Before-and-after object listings
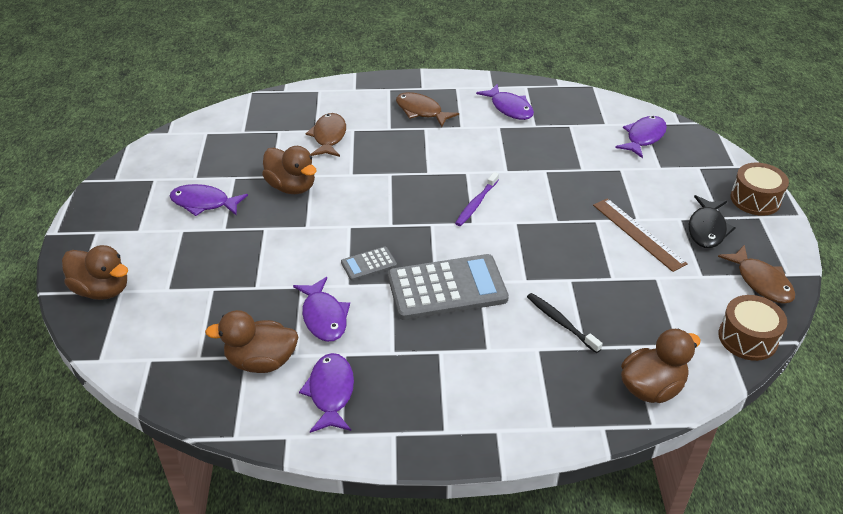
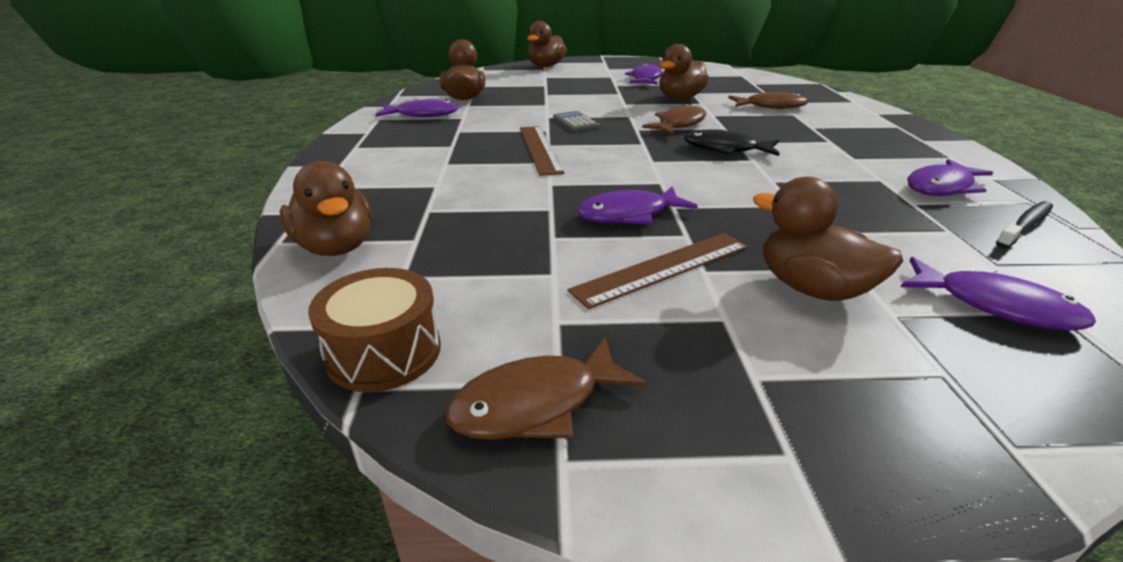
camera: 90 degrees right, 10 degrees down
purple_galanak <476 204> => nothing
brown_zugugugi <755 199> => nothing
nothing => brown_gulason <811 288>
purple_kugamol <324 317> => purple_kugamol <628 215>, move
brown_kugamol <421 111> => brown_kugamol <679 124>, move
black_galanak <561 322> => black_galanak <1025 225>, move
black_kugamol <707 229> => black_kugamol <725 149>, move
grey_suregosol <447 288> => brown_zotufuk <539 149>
==
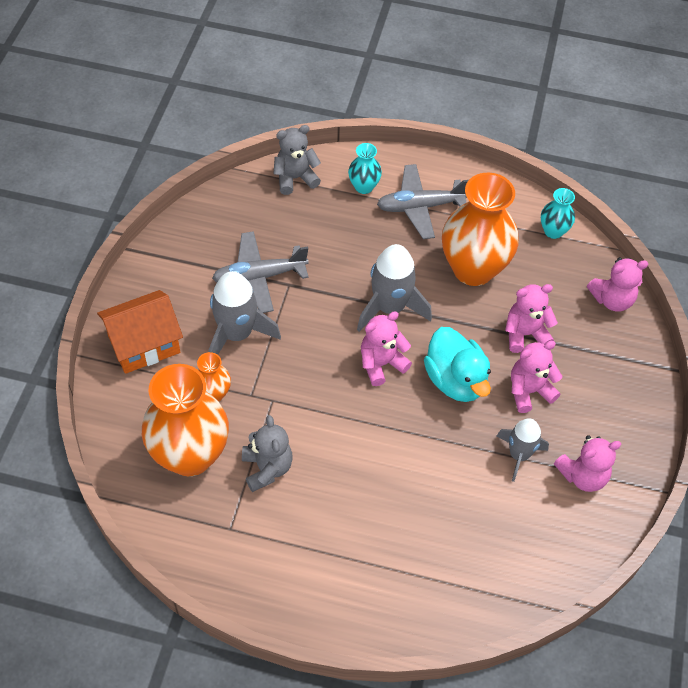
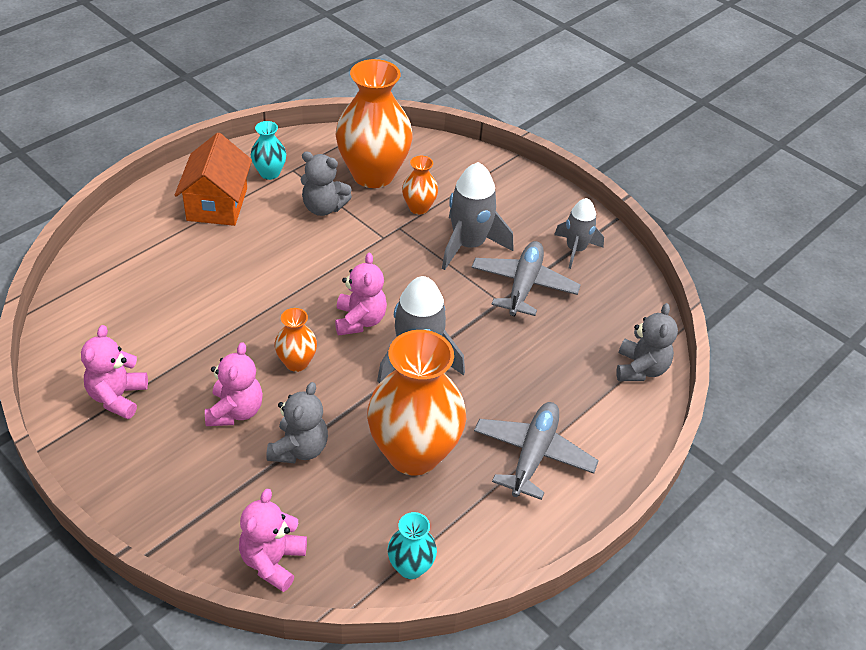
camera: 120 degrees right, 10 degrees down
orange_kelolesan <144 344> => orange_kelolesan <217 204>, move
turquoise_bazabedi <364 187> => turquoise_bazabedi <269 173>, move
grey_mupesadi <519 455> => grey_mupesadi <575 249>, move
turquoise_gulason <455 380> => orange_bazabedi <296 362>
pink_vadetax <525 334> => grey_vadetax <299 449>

What to work on
Out of the data above, give again only the lines starting at the one holding "purple_galanak <476 204> => nothing" and ending at the one holding "grey_suregosol <447 288>", unchanged.

Task answer
purple_galanak <476 204> => nothing
brown_zugugugi <755 199> => nothing
nothing => brown_gulason <811 288>
purple_kugamol <324 317> => purple_kugamol <628 215>, move
brown_kugamol <421 111> => brown_kugamol <679 124>, move
black_galanak <561 322> => black_galanak <1025 225>, move
black_kugamol <707 229> => black_kugamol <725 149>, move
grey_suregosol <447 288> => brown_zotufuk <539 149>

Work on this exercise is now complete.